> Data records:
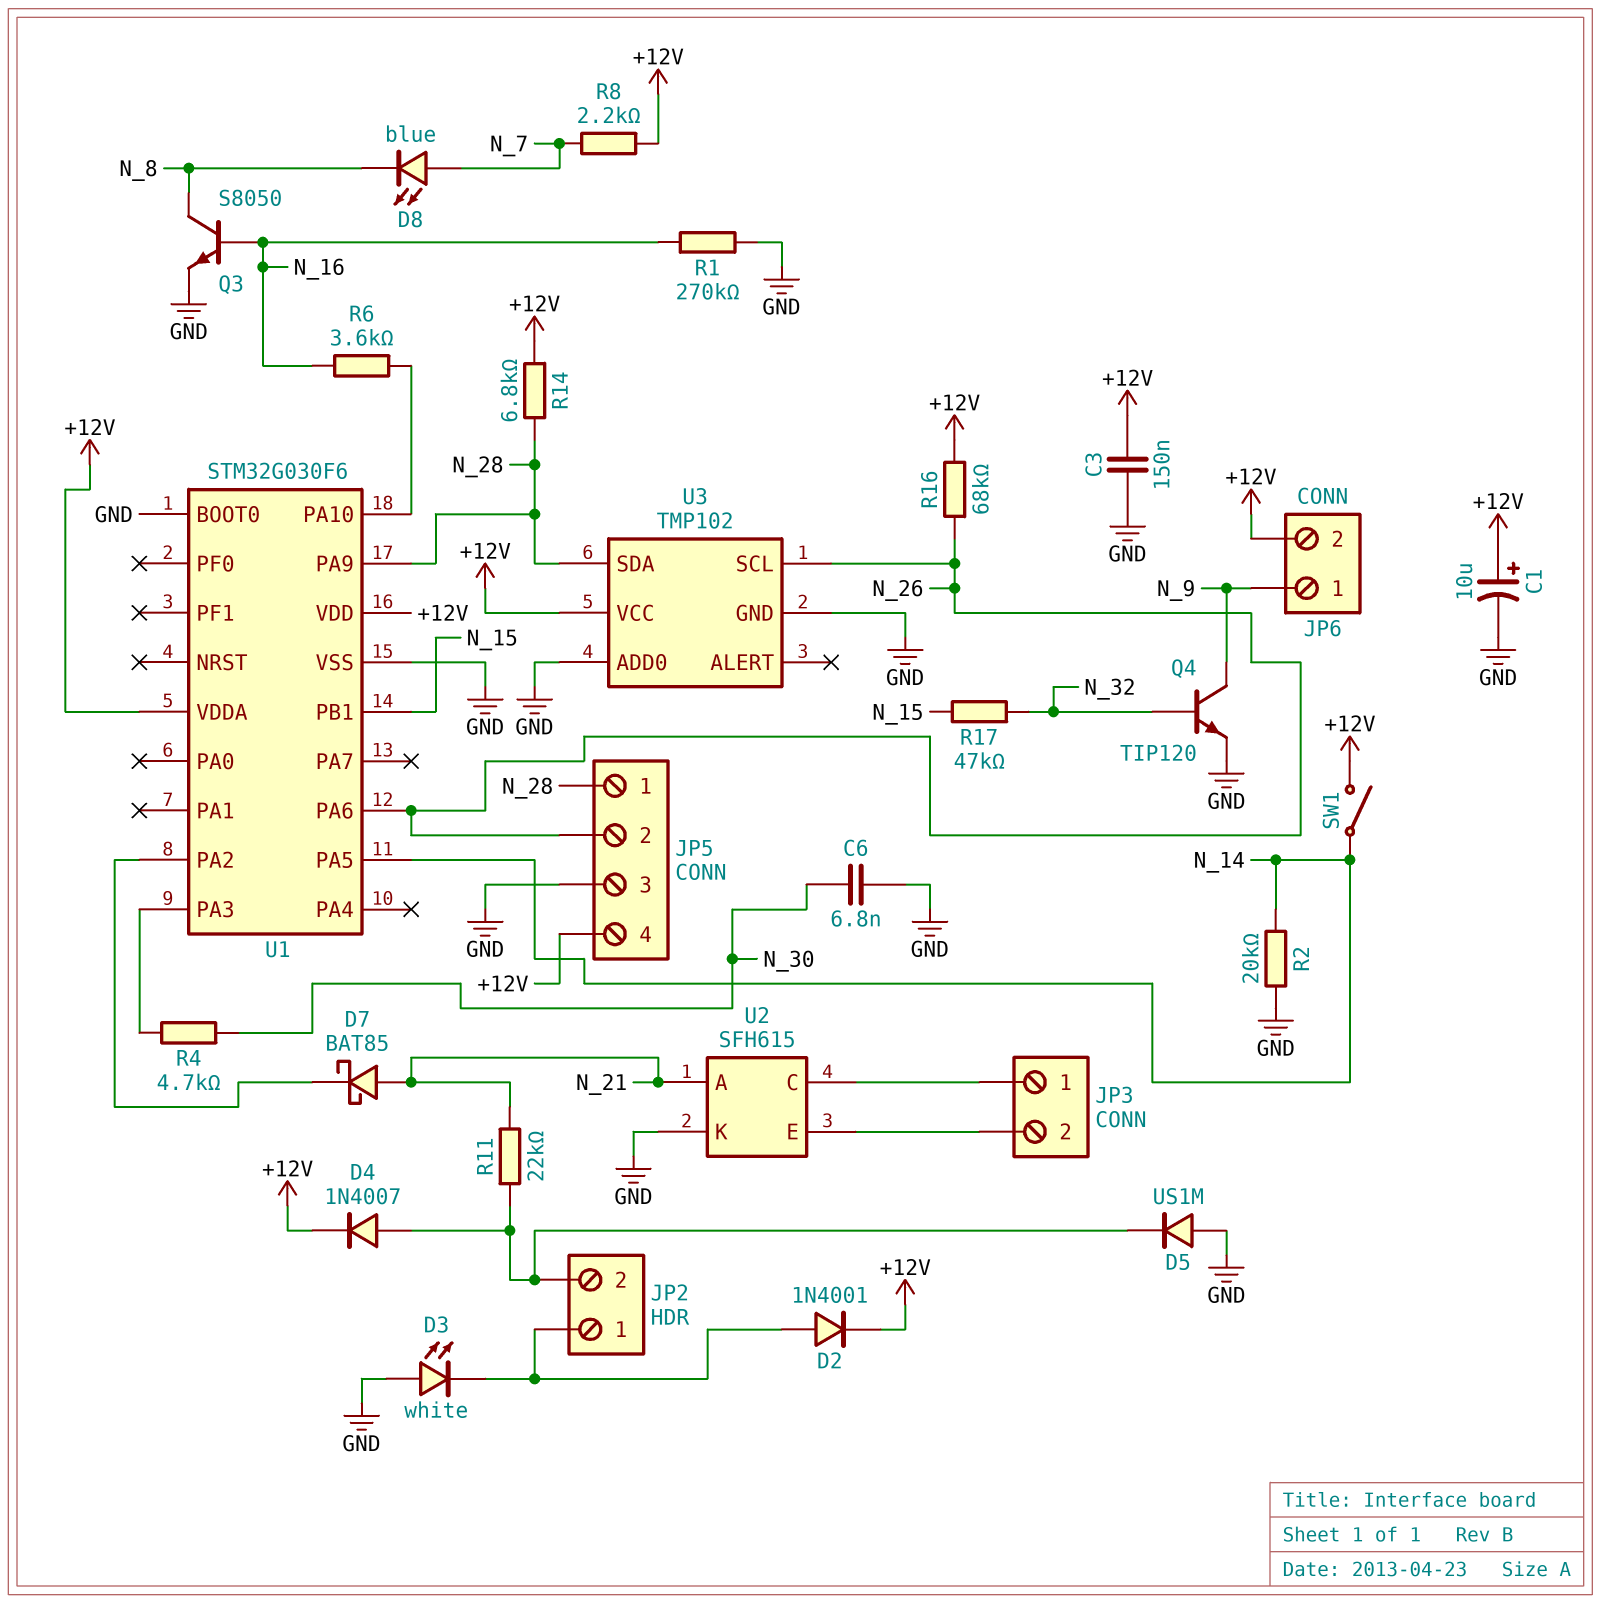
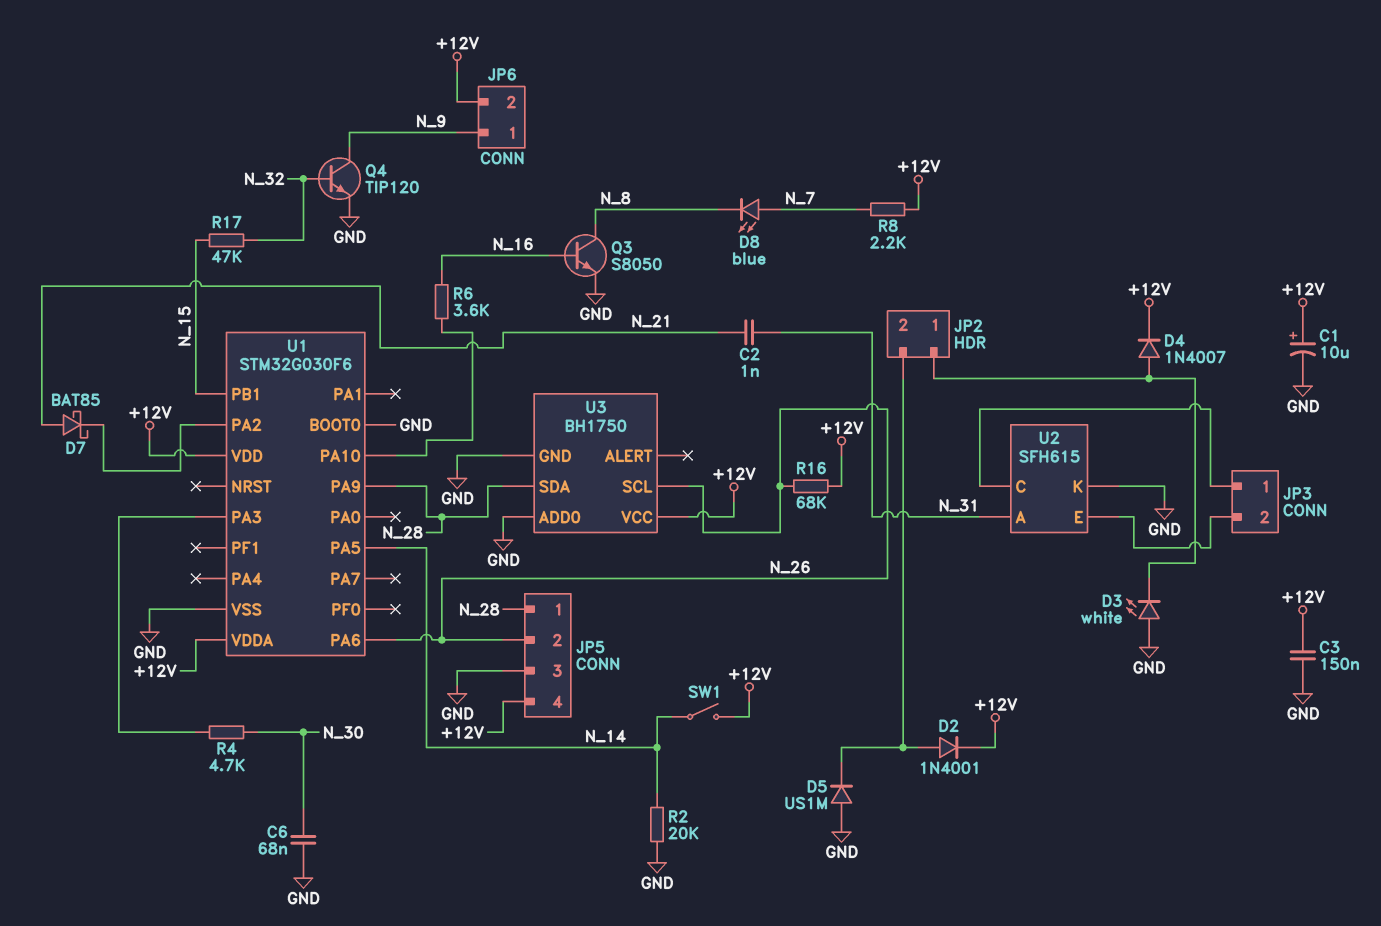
C2: none -> 1nF (N_21, N_31)
C6: 6.8nF (GND, N_30) -> 68nF (GND, N_30)
D2: diode 1N4001 (A JP2/1, K +12V) -> diode 1N4001 (A JP2/2, K +12V)
D4: diode 1N4007 (A JP2/2, K +12V) -> diode 1N4007 (A JP2/1, K +12V)
R1: 270k (GND, N_16) -> none
R11: 22k (JP2/2, N_21) -> none
R14: 6.8k (+12V, N_28) -> none
U2 pin A: N_21 -> N_31
U3: TMP102 -> BH1750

> Exercise aim: Omit the pictures and reproduce the records above exactly.

> Answer box:
C2: none -> 1nF (N_21, N_31)
C6: 6.8nF (GND, N_30) -> 68nF (GND, N_30)
D2: diode 1N4001 (A JP2/1, K +12V) -> diode 1N4001 (A JP2/2, K +12V)
D4: diode 1N4007 (A JP2/2, K +12V) -> diode 1N4007 (A JP2/1, K +12V)
R1: 270k (GND, N_16) -> none
R11: 22k (JP2/2, N_21) -> none
R14: 6.8k (+12V, N_28) -> none
U2 pin A: N_21 -> N_31
U3: TMP102 -> BH1750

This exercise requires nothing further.